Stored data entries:
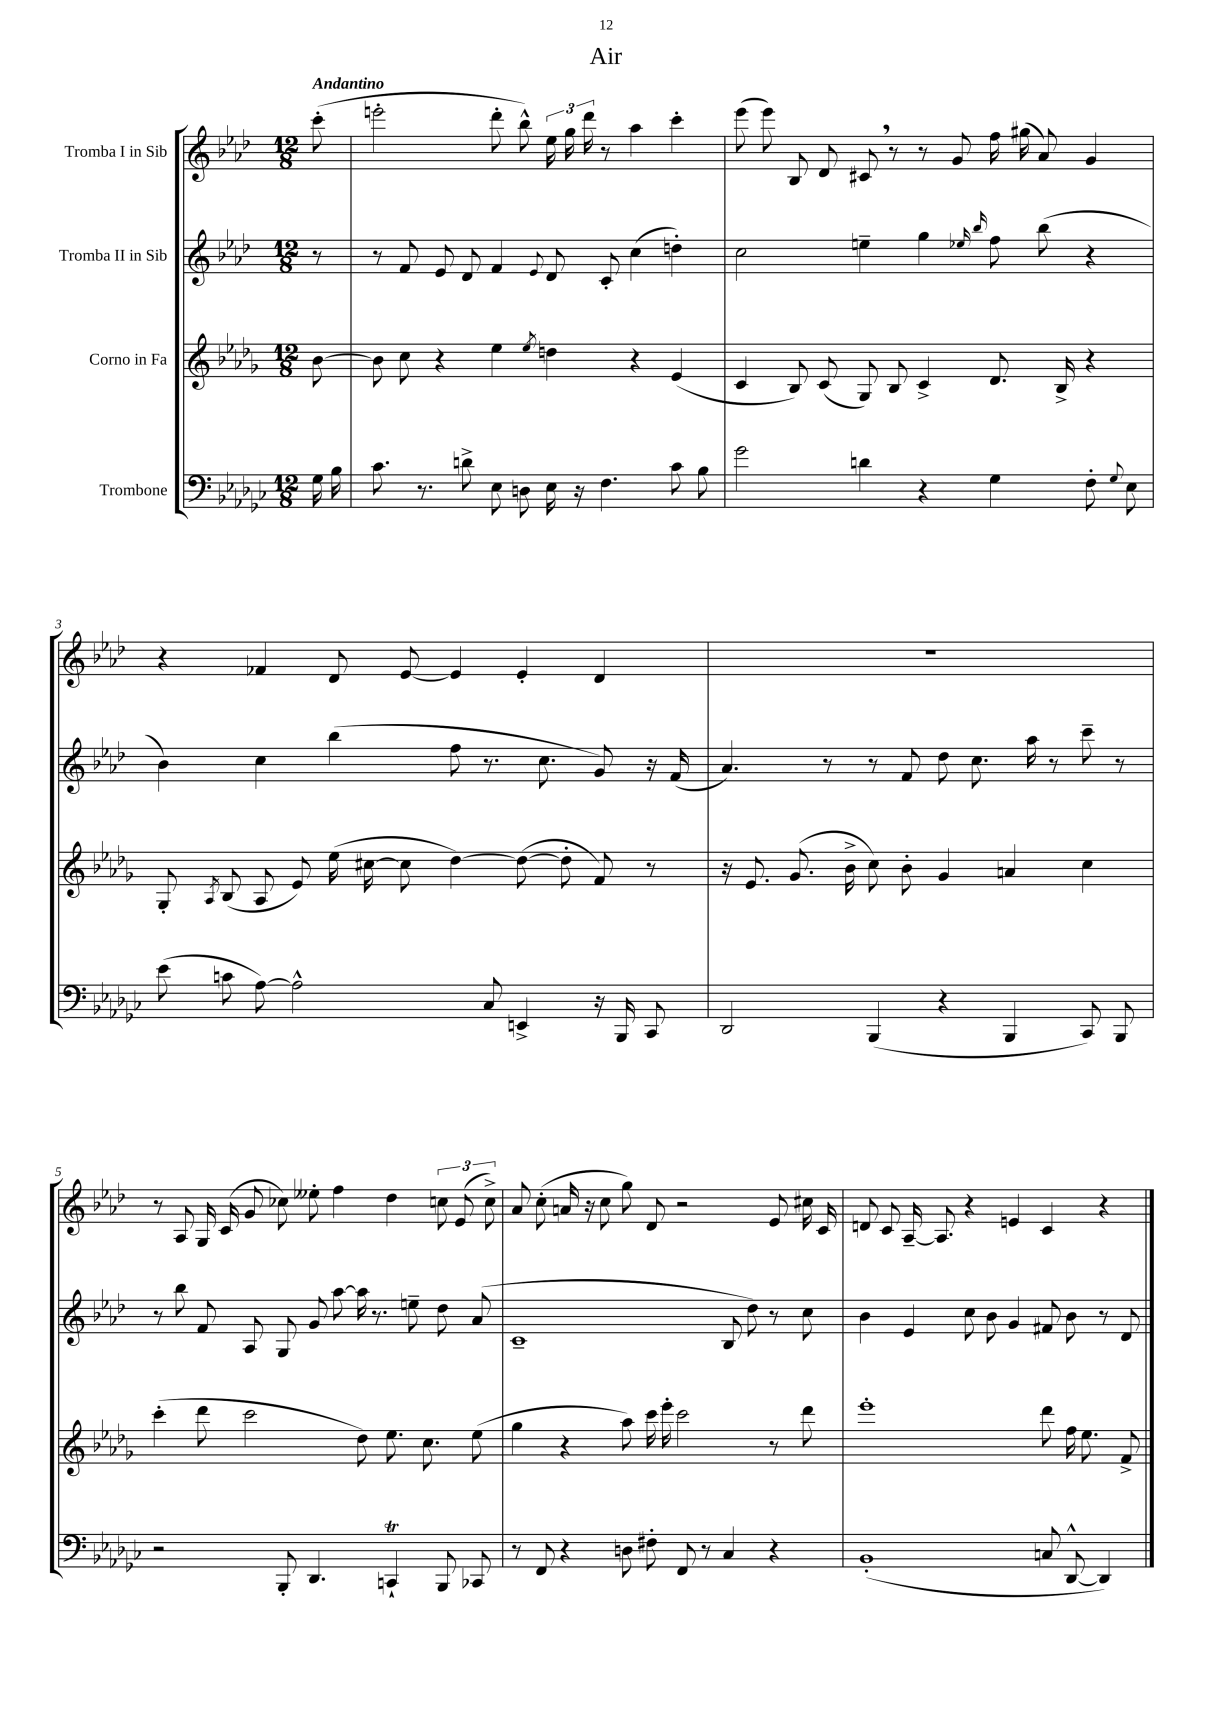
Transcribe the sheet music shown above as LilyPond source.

\header { title = "Air" }
<<
\new StaffGroup <<
\new Staff = "s0" \with { instrumentName = "Tromba I in Sib" } {
    \clef treble \key aes \major \numericTimeSignature \time 12/8 \partial 8 \tempo "Andantino"
    \autoBeamOff c'''8-.( |
    e'''2-. des'''8-. bes''8-^) \tuplet 3/2 { ees''16 g''16 des'''16 } r8 aes''4 c'''4-. |
    ees'''8( ees'''8) bes8 des'8 cis'8 \breathe r8 r8 g'8 f''16 gis''16( aes'8) g'4 |
    r4 fes'4 des'8 ees'8~ ees'4 ees'4-. des'4 |
    R1. |
    r8 aes8 g16 c'16( g'8 ces''8) eeses''8-. f''4 des''4 \tuplet 3/2 { c''8 ees'8( c''8->) } |
    aes'8 c''8-.( a'16 r16 c''8 g''8) des'8 r2 ees'8 cis''16 c'16 |
    d'8 c'8 aes16~-- aes8. r4 e'4 c'4 r4 \bar "|." |
}
\new Staff = "s1" \with { instrumentName = "Tromba II in Sib" } {
    \clef treble \key aes \major \numericTimeSignature \time 12/8 \partial 8
    \autoBeamOff r8 |
    r8 f'8 ees'8 des'8 f'4 \appoggiatura { ees'8 } des'8 c'8-. c''4( d''4-.) |
    c''2 e''4-- g''4 \grace { ees''16 bes''16 } f''8 bes''8( r4 |
    bes'4) c''4 bes''4( f''8 r8. c''8. g'8) r16 f'16( |
    aes'4.) r8 r8 f'8 des''8 c''8. aes''16 r8 c'''8-- r8 |
    r8 bes''8 f'8 aes8 g8 g'8 aes''8~ aes''16 r8. e''8-- des''8 aes'8( |
    c'1-- bes8 des''8) r8 c''8 |
    bes'4 ees'4 c''8 bes'8 g'4 fis'8 bes'8 r8 des'8 \bar "|." |
}
\new Staff = "s2" \with { instrumentName = "Corno in Fa" } {
    \clef treble \key des \major \numericTimeSignature \time 12/8 \partial 8
    \autoBeamOff bes'8~ |
    bes'8 c''8 r4 ees''4 \acciaccatura { ees''8 } d''4 r4 ees'4( |
    c'4 bes8) c'8( ges8) bes8 c'4-> des'8. bes16-> r4 |
    ges8-. \acciaccatura { aes8 } bes8( aes8 ees'8) ees''16( cis''16~ cis''8 des''4~) des''8~( des''8-. f'8) r8 |
    r16 ees'8. ges'8.( bes'16-> c''8) bes'8-. ges'4 a'4 c''4 |
    c'''4-.( des'''8 c'''2 des''8) ees''8. c''8. ees''8( |
    ges''4 r4 aes''8) c'''16 ees'''16-. c'''2 r8 des'''8 |
    ees'''1-. des'''8 f''16 ees''8. f'8-> \bar "|." |
}
\new Staff = "s3" \with { instrumentName = "Trombone" } {
    \clef bass \key ges \major \numericTimeSignature \time 12/8 \partial 8
    \autoBeamOff ges16 bes16 |
    ces'8. r8. d'8-> ees8 d8 ees16 r16 f4. ces'8 bes8 |
    ges'2 d'4 r4 ges4 f8-. \appoggiatura { ges8 } ees8 |
    ees'8( c'8 aes8~) aes2-^ ces8 e,4-> r16 bes,,16 ces,8 |
    des,2 bes,,4( r4 bes,,4 ces,8) bes,,8 |
    r2 bes,,8-. des,4. c,4-!\trill bes,,8 ces,8 |
    r8 f,8 r4 d8 fis8-. f,8 r8 ces4 r4 |
    bes,1-.( c8 des,8~-^ des,4) \bar "|." |
}
>>
>>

### The task
Count the lines above that contain the string "numericTimeSignature", with case mattering, and give only the number.

### Correct response
4